Write out exactly, and only, the lines below from the line with "(439, 363) = (294, 259): turquoise" through the line with "(700, 210) = (581, 385): red"; pictures do not belong in the copy.

Dataset entries
════════════════
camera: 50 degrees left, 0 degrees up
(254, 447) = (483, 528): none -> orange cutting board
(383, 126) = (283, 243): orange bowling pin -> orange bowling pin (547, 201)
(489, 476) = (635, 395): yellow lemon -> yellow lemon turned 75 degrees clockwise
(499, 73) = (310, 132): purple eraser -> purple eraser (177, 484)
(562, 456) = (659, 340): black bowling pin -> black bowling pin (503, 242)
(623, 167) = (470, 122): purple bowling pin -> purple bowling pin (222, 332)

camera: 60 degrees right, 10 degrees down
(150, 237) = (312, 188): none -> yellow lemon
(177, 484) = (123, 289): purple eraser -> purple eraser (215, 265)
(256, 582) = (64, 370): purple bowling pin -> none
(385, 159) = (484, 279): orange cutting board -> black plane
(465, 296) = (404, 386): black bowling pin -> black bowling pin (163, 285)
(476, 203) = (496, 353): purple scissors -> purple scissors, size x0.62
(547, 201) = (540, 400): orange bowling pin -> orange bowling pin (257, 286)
════════════════
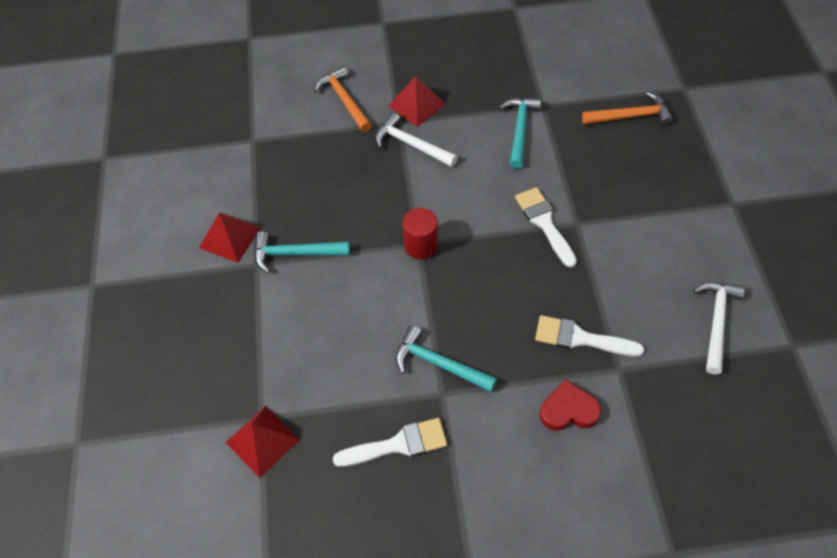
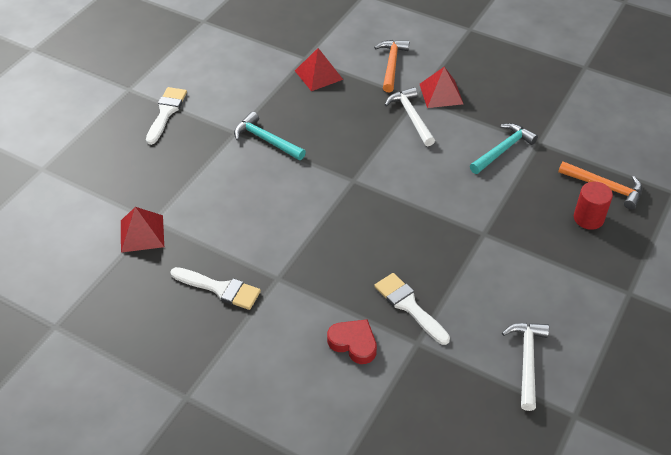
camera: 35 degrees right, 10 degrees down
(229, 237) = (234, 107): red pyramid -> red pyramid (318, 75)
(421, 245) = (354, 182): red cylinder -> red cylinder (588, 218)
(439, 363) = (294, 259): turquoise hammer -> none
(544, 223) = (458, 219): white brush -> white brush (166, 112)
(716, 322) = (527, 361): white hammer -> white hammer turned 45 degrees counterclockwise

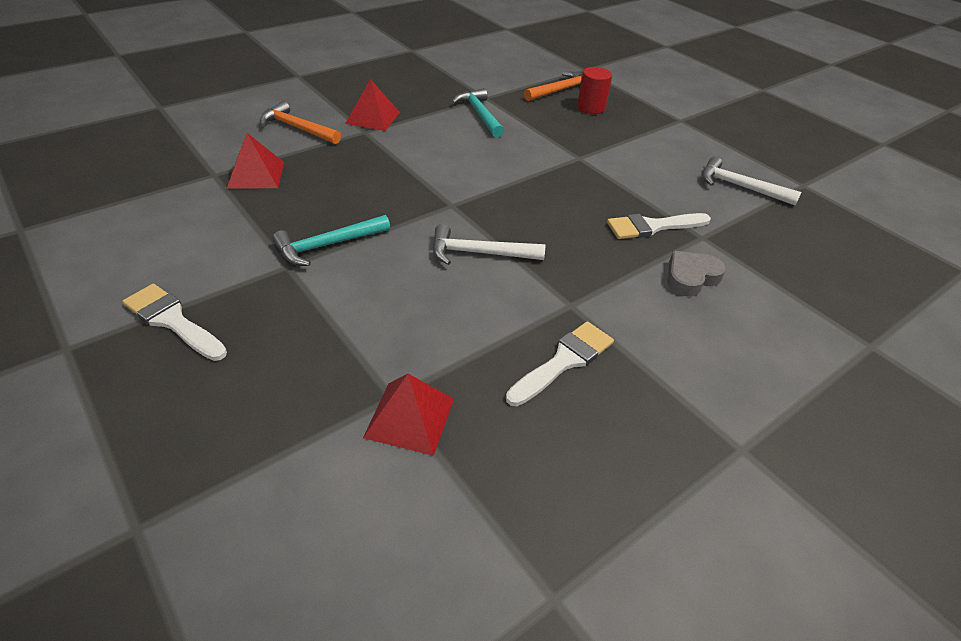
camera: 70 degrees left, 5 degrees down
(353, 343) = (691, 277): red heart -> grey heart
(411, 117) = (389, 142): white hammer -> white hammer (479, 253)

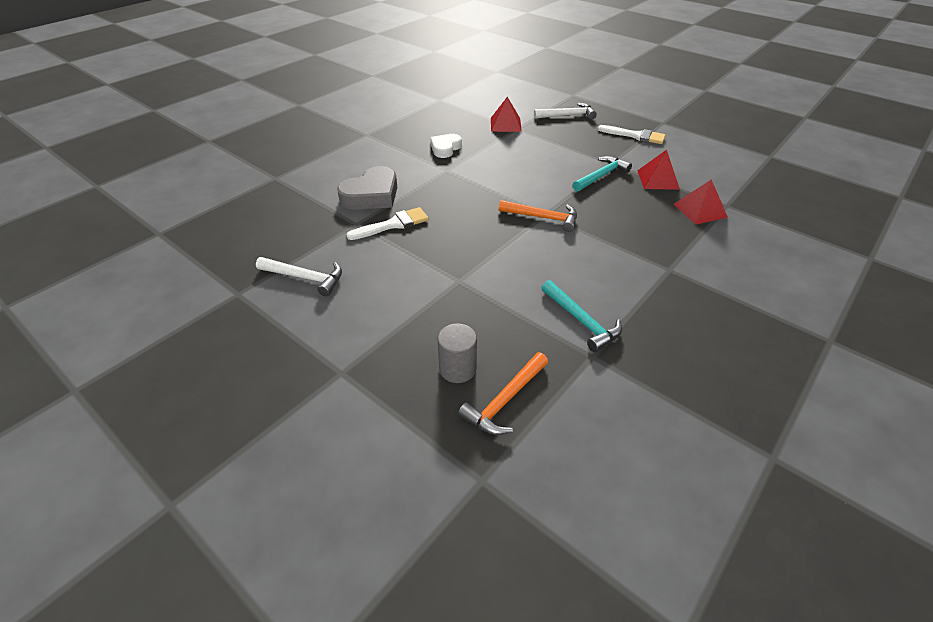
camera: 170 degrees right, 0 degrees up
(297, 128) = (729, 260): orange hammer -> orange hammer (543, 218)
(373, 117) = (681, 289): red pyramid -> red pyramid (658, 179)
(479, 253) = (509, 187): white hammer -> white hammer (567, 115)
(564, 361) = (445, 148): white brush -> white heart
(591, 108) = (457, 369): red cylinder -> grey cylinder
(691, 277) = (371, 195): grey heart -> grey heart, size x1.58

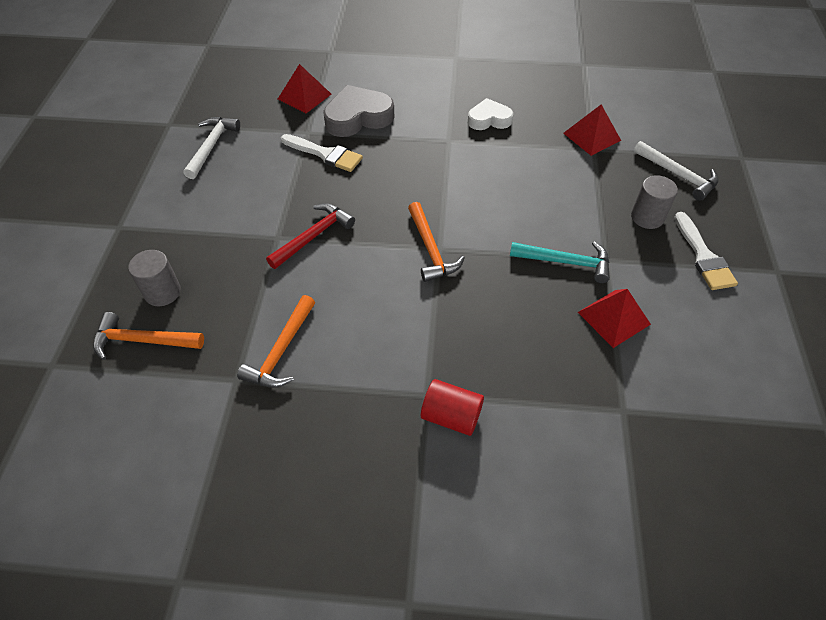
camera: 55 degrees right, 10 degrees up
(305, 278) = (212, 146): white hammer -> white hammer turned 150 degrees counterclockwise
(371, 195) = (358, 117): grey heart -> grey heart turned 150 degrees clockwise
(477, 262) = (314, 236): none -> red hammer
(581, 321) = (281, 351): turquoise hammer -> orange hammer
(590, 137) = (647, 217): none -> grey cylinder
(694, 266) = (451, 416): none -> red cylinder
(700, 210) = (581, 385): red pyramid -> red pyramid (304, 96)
════════════════
**WRITTEN ANSWER**:
(439, 363) = (294, 259): turquoise hammer -> none
(544, 223) = (458, 219): white brush -> white brush (166, 112)
(716, 322) = (527, 361): white hammer -> white hammer turned 45 degrees counterclockwise

camera: 70 degrees left, 5 degrees down
(353, 343) = (691, 277): red heart -> grey heart
(411, 117) = (389, 142): white hammer -> white hammer (479, 253)

camera: 170 degrees right, 0 degrees up
(297, 128) = (729, 260): orange hammer -> orange hammer (543, 218)
(373, 117) = (681, 289): red pyramid -> red pyramid (658, 179)
(479, 253) = (509, 187): white hammer -> white hammer (567, 115)
(564, 361) = (445, 148): white brush -> white heart
(591, 108) = (457, 369): red cylinder -> grey cylinder
(691, 277) = (371, 195): grey heart -> grey heart, size x1.58

camera: 55 degrees right, 10 degrees up
(305, 278) = (212, 146): white hammer -> white hammer turned 150 degrees counterclockwise
(371, 195) = (358, 117): grey heart -> grey heart turned 150 degrees clockwise
(477, 262) = (314, 236): none -> red hammer
(581, 321) = (281, 351): turquoise hammer -> orange hammer
(590, 137) = (647, 217): none -> grey cylinder
(694, 266) = (451, 416): none -> red cylinder
(700, 210) = (581, 385): red pyramid -> red pyramid (304, 96)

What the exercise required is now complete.